WHAT TO PRODUCE —
Retype, word for word, every line of the records below starting at the one that contains "cyan arrow: (43, 26) -> (24, 21), moved" and ending at the one that contains "brown trapezoid: (592, 565)"; include both of those lines and nothing more.

Shape state transition data:

□ □ □ □ □

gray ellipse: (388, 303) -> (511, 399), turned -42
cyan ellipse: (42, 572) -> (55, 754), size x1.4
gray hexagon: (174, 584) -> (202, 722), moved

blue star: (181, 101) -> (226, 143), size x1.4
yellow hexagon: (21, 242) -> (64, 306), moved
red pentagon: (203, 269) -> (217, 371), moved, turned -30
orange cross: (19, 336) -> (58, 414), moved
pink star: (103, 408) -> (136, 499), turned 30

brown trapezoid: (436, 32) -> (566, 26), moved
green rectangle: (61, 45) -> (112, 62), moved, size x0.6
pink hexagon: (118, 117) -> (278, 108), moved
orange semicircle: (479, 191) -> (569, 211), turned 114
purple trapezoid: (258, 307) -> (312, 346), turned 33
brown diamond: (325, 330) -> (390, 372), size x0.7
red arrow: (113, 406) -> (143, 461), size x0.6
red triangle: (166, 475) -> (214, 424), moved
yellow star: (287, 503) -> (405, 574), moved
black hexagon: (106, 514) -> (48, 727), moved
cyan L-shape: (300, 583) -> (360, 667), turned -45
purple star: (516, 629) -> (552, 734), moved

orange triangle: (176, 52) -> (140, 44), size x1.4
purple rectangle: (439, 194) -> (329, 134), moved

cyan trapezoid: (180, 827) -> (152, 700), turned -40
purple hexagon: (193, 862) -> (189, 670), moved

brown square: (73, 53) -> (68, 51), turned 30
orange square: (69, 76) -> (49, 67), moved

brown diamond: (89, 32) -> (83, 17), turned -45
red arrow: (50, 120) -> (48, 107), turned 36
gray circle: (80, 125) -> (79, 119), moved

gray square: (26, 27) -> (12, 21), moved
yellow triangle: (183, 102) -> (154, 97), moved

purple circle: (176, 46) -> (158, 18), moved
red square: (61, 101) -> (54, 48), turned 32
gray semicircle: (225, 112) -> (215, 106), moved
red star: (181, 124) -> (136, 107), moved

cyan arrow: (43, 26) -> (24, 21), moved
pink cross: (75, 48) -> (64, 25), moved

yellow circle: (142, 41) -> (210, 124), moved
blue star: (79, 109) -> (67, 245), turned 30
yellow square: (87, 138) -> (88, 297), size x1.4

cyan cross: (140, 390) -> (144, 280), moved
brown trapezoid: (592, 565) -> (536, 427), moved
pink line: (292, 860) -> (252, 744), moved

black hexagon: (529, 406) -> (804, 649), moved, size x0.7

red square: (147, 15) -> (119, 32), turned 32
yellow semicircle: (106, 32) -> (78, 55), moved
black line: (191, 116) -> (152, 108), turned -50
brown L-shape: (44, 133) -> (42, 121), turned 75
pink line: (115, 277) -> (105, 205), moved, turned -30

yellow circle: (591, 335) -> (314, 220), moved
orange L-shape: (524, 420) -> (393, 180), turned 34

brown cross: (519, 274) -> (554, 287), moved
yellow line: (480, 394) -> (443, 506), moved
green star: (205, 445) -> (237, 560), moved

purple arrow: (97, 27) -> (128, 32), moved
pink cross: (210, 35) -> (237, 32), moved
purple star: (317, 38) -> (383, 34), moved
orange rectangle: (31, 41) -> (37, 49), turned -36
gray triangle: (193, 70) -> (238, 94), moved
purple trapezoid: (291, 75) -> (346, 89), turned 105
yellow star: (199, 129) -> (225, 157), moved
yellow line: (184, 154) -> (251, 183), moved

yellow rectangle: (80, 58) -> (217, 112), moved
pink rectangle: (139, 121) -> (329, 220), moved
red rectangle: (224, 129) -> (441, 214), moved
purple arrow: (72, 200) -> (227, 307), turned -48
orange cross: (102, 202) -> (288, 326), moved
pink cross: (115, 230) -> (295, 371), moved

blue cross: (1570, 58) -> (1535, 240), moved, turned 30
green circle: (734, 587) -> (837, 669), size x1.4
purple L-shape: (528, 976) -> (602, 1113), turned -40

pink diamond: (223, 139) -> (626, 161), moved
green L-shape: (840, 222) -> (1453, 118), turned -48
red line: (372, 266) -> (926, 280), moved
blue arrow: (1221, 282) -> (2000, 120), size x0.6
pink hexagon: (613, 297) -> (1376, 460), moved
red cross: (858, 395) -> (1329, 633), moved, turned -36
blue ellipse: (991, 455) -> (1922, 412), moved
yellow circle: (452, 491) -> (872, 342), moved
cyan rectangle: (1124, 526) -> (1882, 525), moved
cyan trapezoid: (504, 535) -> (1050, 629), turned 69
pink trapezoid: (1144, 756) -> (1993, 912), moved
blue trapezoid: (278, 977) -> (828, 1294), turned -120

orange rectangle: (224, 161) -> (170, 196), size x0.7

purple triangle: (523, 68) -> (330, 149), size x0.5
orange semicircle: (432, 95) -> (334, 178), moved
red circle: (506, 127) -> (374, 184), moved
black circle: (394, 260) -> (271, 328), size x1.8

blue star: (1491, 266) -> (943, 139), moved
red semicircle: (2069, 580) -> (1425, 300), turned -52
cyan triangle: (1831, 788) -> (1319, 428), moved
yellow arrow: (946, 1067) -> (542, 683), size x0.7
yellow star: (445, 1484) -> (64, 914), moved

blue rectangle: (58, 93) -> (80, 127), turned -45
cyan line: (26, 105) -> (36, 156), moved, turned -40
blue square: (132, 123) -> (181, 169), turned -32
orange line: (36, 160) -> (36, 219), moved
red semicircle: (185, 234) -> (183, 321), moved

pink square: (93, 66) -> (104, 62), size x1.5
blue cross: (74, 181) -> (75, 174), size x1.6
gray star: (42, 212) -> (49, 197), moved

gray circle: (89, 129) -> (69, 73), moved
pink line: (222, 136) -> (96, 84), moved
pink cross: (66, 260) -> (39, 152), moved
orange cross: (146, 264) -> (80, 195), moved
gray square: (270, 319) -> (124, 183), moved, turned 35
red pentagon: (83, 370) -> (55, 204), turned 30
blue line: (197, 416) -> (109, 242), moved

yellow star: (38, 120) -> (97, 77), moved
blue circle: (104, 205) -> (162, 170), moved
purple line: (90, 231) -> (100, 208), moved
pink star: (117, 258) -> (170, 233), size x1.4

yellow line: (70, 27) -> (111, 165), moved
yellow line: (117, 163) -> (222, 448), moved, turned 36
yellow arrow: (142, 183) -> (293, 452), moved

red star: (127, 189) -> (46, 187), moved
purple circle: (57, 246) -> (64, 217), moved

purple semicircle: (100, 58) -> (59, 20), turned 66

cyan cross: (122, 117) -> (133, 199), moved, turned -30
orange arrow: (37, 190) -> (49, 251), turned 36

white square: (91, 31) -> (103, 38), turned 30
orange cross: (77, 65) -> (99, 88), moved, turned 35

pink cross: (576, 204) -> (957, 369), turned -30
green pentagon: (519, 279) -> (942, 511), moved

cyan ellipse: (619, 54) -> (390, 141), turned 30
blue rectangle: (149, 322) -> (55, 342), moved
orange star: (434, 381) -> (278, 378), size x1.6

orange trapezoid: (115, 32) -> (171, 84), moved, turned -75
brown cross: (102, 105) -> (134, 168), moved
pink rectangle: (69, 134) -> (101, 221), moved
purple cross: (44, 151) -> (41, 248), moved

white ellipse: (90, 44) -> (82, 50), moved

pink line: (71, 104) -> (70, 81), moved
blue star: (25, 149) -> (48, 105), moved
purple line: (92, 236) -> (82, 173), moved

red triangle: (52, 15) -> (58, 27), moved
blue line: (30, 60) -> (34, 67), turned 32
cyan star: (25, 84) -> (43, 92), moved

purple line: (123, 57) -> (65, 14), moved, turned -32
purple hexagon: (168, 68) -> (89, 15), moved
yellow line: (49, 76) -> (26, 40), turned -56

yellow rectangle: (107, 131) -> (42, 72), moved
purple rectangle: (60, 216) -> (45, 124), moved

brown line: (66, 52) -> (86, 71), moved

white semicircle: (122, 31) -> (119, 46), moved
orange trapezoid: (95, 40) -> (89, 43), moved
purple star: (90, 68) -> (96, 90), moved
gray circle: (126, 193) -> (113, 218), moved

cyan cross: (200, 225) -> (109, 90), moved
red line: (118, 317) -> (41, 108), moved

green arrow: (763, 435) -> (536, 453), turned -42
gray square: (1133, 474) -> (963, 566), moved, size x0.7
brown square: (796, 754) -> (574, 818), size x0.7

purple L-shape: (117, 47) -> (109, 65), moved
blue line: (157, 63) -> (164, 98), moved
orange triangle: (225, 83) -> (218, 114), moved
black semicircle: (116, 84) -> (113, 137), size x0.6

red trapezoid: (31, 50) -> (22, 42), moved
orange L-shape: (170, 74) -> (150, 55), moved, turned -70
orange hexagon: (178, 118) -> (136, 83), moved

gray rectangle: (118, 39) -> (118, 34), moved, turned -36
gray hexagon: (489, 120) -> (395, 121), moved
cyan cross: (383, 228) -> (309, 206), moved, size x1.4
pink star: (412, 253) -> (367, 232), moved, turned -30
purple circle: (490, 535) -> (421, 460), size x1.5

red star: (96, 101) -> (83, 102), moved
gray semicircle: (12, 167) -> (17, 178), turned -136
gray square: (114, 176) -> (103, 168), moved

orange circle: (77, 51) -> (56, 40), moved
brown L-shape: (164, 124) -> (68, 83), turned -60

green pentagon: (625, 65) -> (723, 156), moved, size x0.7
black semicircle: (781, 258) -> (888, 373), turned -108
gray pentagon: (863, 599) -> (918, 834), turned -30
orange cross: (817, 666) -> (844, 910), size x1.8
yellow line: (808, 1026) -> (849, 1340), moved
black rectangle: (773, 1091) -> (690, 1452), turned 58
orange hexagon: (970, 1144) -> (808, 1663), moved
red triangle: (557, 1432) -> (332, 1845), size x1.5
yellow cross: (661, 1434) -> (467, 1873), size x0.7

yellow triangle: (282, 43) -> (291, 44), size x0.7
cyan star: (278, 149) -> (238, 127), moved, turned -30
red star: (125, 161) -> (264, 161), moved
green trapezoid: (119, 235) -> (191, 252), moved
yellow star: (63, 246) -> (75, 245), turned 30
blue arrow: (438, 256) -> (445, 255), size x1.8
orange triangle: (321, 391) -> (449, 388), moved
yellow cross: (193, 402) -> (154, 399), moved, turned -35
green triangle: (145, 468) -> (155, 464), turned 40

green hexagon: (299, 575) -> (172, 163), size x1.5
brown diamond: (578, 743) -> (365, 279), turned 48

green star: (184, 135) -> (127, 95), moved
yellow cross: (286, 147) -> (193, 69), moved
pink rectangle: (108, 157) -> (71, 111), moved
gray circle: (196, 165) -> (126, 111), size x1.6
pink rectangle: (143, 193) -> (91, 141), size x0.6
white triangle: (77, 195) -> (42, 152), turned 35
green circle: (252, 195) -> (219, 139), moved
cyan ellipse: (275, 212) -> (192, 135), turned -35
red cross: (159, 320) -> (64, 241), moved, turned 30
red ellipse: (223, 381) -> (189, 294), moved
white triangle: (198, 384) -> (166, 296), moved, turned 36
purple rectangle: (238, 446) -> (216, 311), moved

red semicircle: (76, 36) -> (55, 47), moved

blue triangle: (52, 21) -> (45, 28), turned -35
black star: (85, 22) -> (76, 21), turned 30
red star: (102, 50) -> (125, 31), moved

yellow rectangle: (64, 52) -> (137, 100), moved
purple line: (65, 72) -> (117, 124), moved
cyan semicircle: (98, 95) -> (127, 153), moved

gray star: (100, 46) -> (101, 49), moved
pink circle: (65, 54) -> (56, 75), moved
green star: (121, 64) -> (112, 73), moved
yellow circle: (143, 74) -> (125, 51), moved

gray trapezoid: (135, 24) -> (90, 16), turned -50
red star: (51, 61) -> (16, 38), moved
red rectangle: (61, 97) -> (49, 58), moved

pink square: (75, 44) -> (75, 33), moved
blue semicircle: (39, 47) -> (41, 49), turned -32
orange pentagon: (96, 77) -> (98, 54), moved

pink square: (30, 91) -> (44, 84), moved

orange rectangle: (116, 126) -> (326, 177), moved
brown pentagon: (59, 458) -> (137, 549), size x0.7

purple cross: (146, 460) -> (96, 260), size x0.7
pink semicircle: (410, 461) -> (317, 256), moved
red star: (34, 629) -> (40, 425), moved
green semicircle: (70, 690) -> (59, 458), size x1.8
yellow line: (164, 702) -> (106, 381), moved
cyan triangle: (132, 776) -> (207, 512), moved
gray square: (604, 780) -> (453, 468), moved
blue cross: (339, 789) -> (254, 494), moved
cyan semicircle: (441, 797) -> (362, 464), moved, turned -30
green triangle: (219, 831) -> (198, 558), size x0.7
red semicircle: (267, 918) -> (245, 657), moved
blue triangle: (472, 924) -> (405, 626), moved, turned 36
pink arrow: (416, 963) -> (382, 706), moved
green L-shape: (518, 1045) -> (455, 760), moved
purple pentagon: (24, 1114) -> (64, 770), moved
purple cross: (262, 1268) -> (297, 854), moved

□ □ □ □ □

ANSWER SPACE —
cyan arrow: (43, 26) -> (24, 21), moved
pink cross: (75, 48) -> (64, 25), moved

yellow circle: (142, 41) -> (210, 124), moved
blue star: (79, 109) -> (67, 245), turned 30
yellow square: (87, 138) -> (88, 297), size x1.4

cyan cross: (140, 390) -> (144, 280), moved
brown trapezoid: (592, 565) -> (536, 427), moved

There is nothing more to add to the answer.